__WHAT YOU HAVE TO DO__:
Locate each line in the records below that contains the word "circle" and copy those lines. Case counts, so only matches with the same capitalization qualify.

__DATA SUPPLIED__:
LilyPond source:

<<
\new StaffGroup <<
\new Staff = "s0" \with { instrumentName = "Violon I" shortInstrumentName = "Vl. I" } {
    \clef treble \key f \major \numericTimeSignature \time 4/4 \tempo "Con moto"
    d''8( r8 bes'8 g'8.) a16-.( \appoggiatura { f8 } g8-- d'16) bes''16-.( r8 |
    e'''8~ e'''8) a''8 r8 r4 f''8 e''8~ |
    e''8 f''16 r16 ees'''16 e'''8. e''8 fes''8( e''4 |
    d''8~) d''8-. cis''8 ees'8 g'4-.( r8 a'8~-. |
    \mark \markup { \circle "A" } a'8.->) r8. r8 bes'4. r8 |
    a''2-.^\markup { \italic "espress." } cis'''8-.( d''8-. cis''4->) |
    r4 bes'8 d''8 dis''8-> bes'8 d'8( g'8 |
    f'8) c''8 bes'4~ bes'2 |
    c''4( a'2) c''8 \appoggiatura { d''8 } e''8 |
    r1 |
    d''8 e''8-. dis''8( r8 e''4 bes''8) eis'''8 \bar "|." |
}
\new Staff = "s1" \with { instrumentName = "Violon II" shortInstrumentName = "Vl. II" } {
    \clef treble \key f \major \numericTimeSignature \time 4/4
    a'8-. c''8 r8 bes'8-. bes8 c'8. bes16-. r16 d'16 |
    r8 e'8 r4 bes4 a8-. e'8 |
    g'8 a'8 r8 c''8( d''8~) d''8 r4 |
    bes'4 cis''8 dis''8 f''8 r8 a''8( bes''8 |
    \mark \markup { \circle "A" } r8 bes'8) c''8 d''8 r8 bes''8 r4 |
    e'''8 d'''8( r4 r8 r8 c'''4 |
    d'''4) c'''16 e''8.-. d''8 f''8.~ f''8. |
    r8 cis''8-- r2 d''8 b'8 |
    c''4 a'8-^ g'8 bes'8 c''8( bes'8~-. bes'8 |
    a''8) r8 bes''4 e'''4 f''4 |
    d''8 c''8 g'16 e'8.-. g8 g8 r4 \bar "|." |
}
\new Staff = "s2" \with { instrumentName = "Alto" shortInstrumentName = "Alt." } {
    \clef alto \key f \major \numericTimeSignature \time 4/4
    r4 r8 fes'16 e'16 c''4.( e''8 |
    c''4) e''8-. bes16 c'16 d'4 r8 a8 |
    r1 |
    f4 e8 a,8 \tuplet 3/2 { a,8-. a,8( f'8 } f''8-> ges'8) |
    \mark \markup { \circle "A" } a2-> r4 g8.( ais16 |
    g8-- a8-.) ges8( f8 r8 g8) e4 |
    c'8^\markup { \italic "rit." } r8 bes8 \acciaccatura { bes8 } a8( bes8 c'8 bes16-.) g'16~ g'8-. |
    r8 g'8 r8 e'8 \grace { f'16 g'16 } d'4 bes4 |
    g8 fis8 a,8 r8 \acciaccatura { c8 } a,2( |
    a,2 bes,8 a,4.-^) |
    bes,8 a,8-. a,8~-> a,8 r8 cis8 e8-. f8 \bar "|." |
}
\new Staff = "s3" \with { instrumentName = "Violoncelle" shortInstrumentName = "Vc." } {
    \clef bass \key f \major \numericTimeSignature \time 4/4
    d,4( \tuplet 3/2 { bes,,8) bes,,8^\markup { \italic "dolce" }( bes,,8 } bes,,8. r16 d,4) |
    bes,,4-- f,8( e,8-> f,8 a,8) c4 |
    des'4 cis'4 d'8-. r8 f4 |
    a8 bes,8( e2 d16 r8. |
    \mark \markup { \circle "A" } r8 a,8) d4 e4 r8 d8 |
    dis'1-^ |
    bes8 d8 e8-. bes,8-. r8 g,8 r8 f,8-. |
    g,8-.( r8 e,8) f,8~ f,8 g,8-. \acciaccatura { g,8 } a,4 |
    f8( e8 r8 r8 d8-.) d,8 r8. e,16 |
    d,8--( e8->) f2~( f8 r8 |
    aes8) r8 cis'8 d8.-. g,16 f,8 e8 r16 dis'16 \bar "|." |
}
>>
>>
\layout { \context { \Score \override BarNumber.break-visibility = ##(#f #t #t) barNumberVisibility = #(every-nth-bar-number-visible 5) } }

__ANSWER FOR THIS EXERCISE__:
    \mark \markup { \circle "A" } a'8.->) r8. r8 bes'4. r8 |
    \mark \markup { \circle "A" } r8 bes'8) c''8 d''8 r8 bes''8 r4 |
    \mark \markup { \circle "A" } a2-> r4 g8.( ais16 |
    \mark \markup { \circle "A" } r8 a,8) d4 e4 r8 d8 |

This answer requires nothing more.